Problem description - Go through the entries below line by line and count those containing "mushroom"; the answer is that count alone.

Data provided -
=== Section Start ===

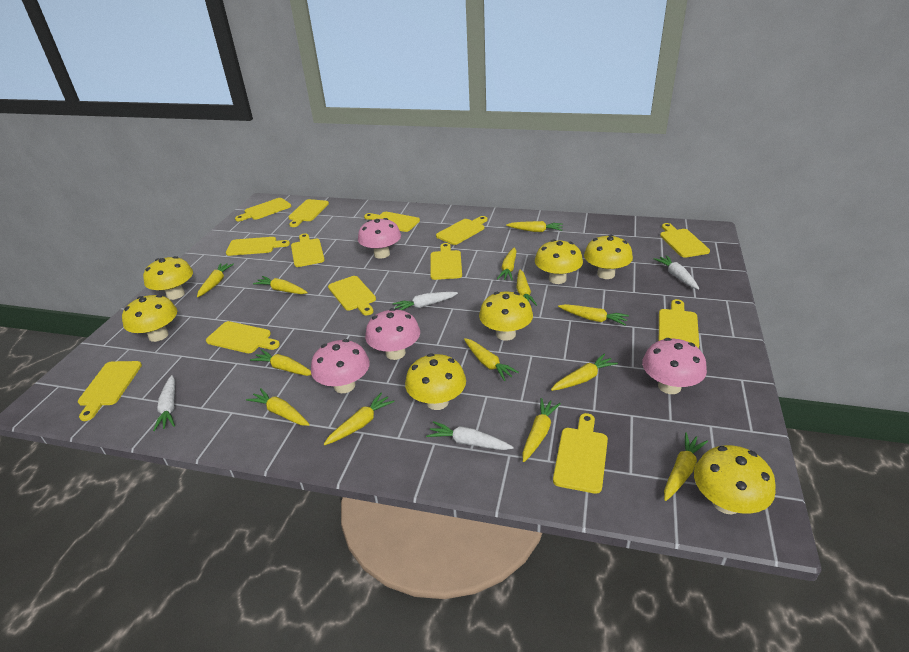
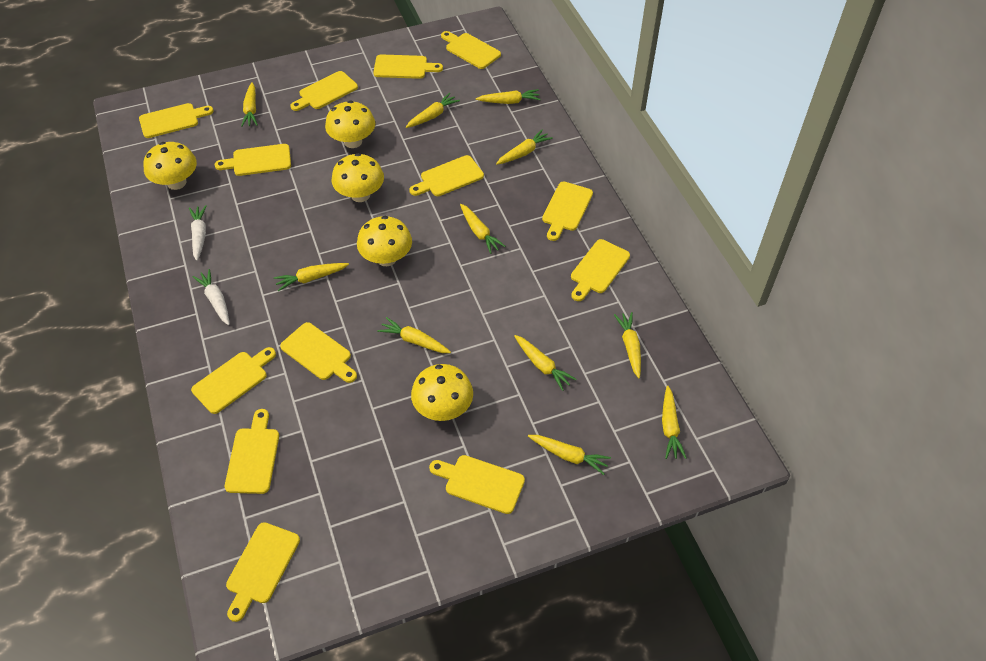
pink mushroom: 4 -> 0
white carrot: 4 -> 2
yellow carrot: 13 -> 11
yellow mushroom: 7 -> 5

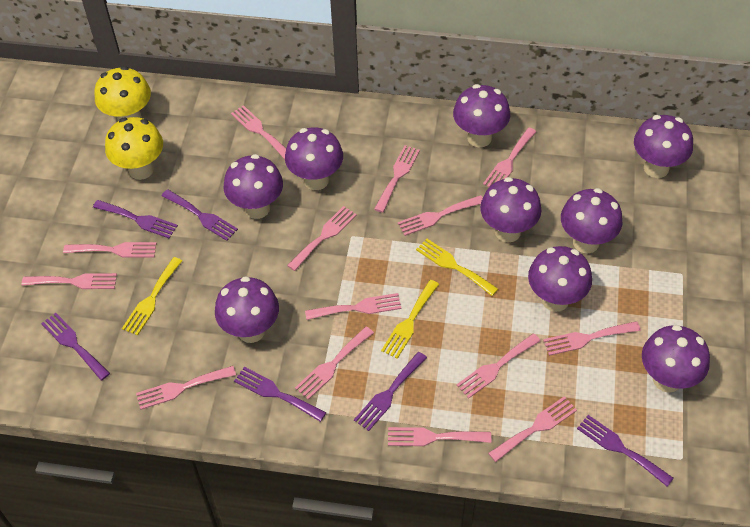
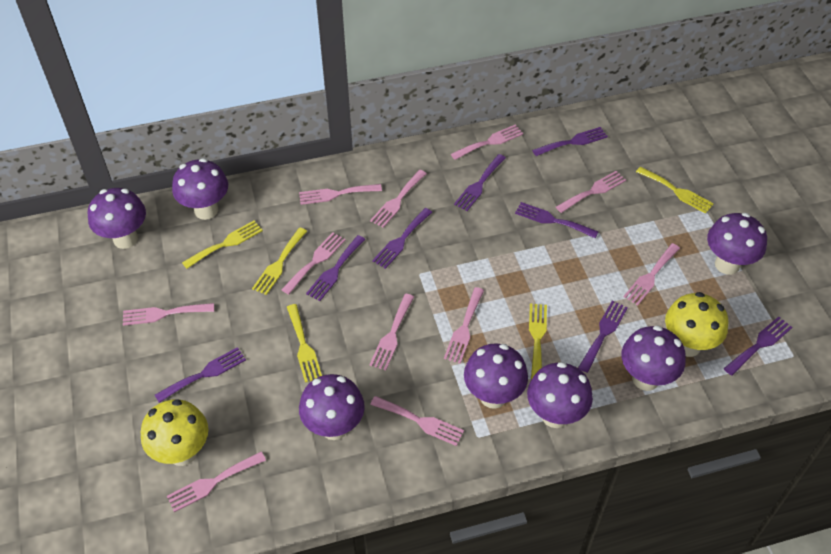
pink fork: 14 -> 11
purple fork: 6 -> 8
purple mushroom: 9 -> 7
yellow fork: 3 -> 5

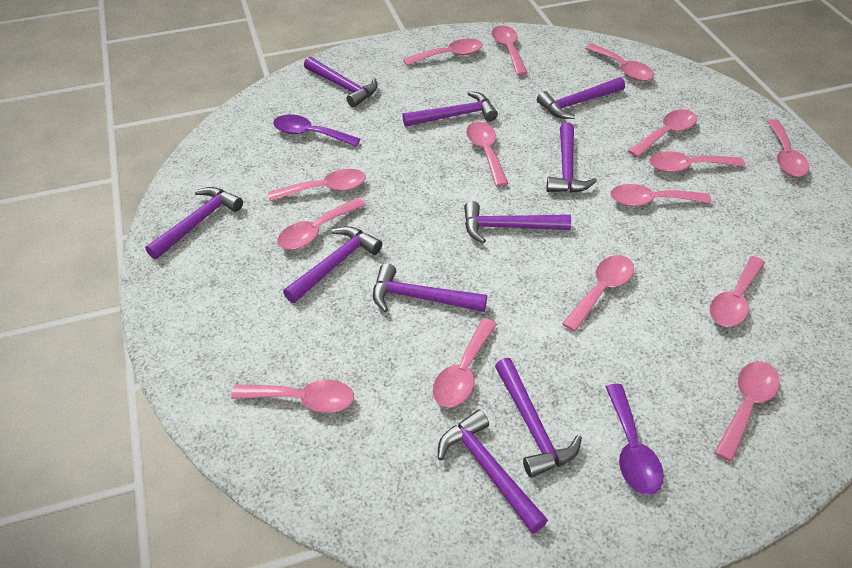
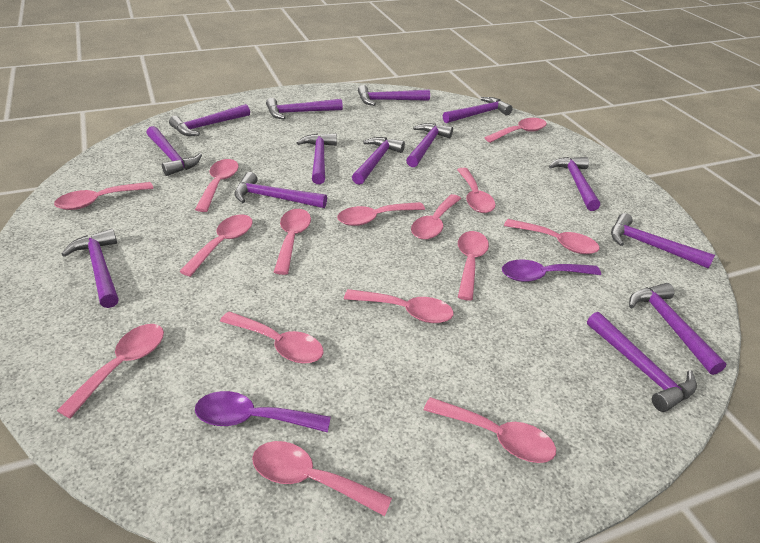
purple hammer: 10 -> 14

=== Section End ===

Solved problem - 3